***** Exercise data
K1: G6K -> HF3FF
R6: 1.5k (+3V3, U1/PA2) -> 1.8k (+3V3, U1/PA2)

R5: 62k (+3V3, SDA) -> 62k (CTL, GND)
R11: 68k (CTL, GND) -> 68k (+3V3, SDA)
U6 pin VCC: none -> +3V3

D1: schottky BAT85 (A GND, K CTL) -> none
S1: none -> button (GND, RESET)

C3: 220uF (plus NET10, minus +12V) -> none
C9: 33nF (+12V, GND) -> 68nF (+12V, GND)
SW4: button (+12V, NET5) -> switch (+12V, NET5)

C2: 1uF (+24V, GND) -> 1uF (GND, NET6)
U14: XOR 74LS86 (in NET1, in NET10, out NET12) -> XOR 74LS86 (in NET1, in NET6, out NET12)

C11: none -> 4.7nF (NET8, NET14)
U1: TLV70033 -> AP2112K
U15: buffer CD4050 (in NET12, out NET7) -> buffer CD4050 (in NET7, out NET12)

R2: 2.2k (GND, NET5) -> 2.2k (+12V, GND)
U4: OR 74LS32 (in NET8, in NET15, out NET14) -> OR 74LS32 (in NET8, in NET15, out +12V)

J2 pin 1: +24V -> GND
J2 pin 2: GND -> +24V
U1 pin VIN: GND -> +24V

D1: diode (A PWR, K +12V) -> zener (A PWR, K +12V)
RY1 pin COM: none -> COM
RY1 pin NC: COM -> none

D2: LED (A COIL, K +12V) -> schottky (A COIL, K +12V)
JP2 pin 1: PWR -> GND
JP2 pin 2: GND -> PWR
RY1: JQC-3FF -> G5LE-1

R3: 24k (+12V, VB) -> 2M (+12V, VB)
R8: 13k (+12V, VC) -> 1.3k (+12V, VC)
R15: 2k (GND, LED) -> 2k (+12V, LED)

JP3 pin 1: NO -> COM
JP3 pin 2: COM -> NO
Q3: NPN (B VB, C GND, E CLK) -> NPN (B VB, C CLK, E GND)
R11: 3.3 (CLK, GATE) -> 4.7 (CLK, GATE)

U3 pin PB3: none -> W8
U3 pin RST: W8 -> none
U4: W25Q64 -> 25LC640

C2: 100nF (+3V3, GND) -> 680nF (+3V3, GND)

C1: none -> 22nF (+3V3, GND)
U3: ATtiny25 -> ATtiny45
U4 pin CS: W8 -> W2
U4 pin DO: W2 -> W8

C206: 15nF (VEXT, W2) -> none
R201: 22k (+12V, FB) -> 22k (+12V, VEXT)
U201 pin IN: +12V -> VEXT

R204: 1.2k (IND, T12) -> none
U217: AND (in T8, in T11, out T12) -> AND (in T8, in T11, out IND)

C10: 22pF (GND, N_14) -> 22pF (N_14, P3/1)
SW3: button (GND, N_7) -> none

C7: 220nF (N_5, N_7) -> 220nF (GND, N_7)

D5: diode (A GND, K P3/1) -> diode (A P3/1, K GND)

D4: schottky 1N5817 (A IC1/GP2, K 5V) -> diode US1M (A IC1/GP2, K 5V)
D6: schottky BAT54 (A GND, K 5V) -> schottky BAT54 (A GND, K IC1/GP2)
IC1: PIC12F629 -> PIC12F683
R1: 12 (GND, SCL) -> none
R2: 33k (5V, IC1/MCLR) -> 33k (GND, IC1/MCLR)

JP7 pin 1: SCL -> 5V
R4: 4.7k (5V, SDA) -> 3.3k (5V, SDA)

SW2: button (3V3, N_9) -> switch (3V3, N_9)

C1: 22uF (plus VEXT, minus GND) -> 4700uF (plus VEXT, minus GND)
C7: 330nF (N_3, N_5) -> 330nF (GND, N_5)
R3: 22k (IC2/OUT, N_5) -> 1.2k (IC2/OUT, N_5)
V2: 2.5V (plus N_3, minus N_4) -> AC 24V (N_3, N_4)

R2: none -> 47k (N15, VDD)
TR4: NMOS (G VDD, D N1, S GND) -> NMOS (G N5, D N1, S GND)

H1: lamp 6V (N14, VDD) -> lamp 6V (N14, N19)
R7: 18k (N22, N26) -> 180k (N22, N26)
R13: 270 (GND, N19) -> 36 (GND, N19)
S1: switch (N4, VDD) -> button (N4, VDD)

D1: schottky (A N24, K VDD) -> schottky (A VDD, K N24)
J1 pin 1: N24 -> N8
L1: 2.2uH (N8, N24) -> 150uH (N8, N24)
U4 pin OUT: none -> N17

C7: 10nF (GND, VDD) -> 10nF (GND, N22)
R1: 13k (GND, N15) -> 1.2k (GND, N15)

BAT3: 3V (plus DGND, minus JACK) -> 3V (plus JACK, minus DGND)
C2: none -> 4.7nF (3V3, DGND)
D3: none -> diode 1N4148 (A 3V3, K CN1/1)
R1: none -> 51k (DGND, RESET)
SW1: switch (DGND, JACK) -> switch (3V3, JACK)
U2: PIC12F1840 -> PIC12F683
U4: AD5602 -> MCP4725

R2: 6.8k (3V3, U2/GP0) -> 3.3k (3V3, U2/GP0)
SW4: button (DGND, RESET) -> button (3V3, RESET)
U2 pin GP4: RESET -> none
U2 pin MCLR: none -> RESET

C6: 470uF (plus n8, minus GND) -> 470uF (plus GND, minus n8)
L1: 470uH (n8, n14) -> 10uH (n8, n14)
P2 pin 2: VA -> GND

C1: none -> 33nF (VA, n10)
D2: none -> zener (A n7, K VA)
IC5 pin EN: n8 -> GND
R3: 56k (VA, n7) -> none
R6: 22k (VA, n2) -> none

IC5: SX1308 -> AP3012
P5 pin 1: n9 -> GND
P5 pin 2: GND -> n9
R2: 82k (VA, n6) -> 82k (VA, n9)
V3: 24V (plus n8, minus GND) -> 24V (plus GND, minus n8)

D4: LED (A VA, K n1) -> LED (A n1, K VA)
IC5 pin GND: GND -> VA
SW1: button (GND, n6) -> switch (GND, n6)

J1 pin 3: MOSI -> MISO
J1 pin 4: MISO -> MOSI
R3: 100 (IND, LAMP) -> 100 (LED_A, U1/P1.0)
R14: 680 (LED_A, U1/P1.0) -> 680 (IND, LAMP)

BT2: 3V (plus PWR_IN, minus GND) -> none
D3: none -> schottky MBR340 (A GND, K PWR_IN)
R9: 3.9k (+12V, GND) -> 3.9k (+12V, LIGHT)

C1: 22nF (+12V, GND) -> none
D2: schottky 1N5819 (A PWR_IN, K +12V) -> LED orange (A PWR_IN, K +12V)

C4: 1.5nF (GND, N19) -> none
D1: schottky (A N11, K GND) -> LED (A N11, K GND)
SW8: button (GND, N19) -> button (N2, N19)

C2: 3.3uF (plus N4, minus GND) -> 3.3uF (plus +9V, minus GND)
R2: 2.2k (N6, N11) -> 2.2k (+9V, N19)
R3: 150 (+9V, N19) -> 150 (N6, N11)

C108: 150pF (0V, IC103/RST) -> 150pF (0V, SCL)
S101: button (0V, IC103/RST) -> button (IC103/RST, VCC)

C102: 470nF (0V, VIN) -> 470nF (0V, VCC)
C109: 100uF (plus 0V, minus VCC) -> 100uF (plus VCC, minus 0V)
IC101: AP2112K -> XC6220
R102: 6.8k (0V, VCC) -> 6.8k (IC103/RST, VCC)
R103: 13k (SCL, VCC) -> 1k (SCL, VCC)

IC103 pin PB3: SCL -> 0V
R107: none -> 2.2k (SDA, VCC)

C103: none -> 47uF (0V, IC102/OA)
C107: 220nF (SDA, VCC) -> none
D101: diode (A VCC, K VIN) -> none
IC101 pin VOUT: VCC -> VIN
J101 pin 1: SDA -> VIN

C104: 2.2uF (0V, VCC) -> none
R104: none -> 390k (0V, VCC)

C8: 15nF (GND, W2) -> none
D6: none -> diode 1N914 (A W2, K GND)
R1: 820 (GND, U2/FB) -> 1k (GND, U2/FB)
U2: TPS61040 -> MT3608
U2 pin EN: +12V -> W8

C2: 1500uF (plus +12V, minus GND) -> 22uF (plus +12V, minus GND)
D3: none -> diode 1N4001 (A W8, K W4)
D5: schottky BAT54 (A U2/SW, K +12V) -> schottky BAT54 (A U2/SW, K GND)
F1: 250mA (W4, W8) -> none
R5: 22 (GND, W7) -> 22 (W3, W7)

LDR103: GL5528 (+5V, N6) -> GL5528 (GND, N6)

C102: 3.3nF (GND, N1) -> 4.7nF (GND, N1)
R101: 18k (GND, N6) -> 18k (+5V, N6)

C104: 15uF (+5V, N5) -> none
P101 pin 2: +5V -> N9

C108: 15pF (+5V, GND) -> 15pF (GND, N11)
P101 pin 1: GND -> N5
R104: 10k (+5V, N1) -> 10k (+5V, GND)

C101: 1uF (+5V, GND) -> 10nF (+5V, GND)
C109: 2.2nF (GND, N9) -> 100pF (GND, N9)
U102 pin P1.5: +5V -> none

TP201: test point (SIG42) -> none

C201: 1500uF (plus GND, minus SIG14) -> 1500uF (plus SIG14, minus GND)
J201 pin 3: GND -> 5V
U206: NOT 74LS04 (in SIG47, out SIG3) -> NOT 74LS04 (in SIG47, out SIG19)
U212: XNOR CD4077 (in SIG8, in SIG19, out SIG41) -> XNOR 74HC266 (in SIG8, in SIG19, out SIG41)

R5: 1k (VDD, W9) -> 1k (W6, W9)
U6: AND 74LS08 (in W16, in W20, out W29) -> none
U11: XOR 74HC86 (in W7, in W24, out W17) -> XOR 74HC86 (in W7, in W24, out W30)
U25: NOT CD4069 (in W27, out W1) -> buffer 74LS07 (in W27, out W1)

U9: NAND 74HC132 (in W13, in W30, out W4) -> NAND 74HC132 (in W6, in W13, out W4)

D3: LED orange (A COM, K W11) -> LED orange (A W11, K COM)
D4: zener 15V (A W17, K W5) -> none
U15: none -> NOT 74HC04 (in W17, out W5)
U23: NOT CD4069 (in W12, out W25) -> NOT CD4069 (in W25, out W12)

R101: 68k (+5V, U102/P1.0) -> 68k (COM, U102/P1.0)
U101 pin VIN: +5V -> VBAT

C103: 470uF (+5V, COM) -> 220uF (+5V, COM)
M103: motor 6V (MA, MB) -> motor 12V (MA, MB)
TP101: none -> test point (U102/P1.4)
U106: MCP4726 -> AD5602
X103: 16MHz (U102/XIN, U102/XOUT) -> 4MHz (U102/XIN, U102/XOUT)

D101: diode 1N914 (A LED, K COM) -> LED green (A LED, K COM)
**********
**Description of the task**. Scan the entries above. Copy each line that has the string "buffer".

**Written solution**.
U15: buffer CD4050 (in NET12, out NET7) -> buffer CD4050 (in NET7, out NET12)
U25: NOT CD4069 (in W27, out W1) -> buffer 74LS07 (in W27, out W1)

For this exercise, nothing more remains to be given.